*SOURCE MATERIAL*:

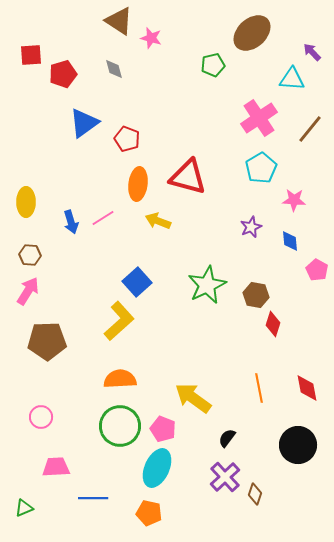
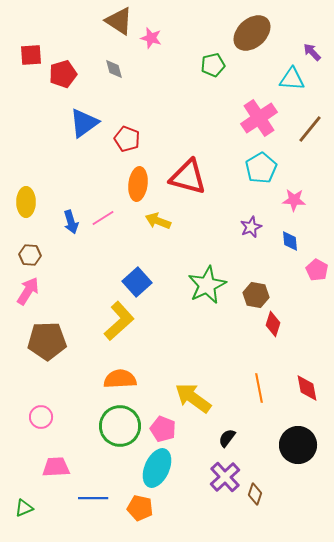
orange pentagon at (149, 513): moved 9 px left, 5 px up
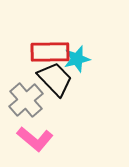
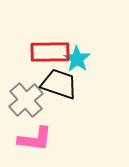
cyan star: rotated 24 degrees counterclockwise
black trapezoid: moved 4 px right, 5 px down; rotated 27 degrees counterclockwise
pink L-shape: rotated 33 degrees counterclockwise
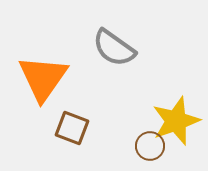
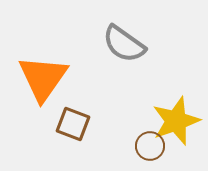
gray semicircle: moved 10 px right, 4 px up
brown square: moved 1 px right, 4 px up
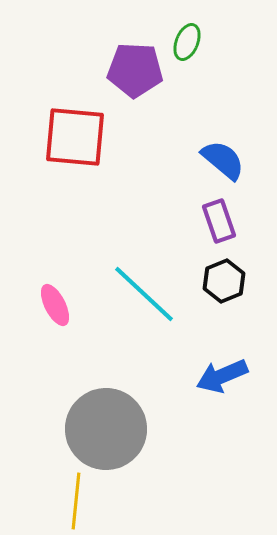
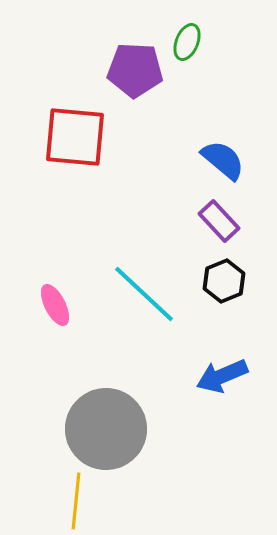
purple rectangle: rotated 24 degrees counterclockwise
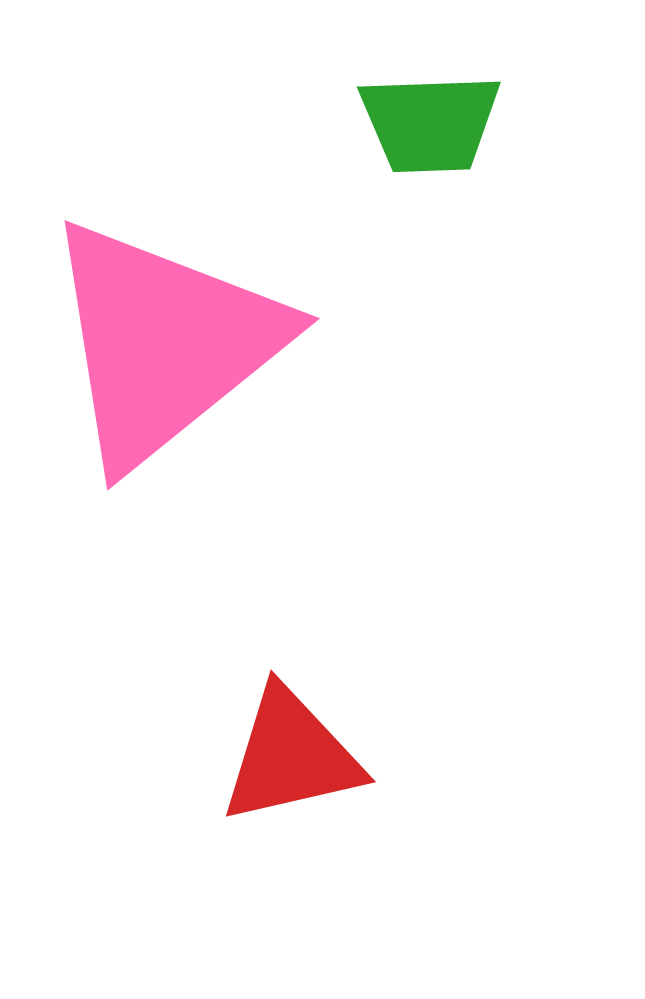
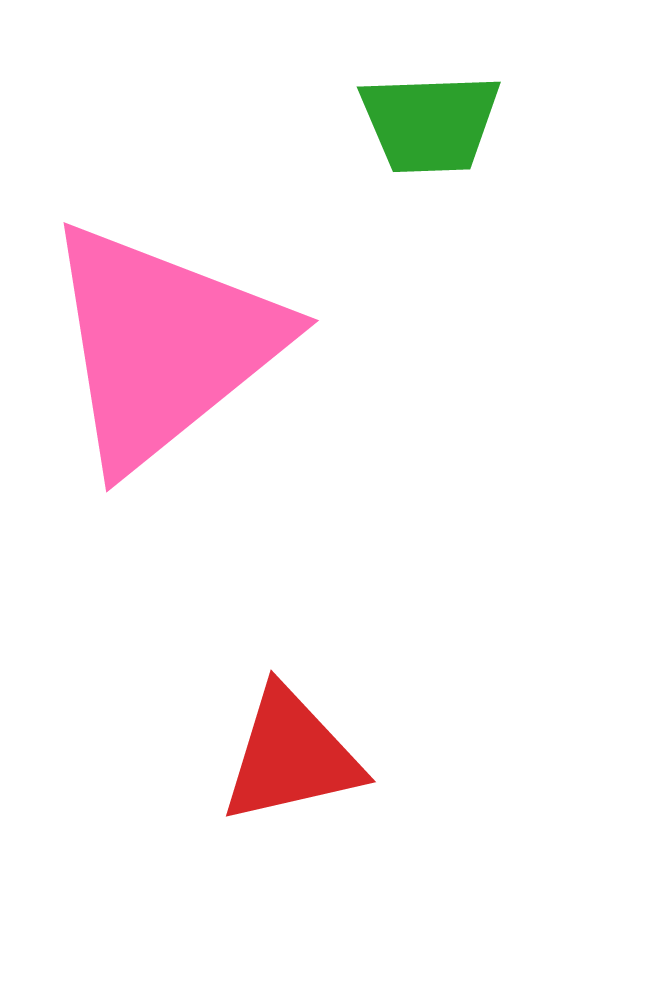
pink triangle: moved 1 px left, 2 px down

*WORK ORDER*: From the listing above, work out the number of lines that contain "rotated" and give only that.

*WRITTEN SOLUTION*: 4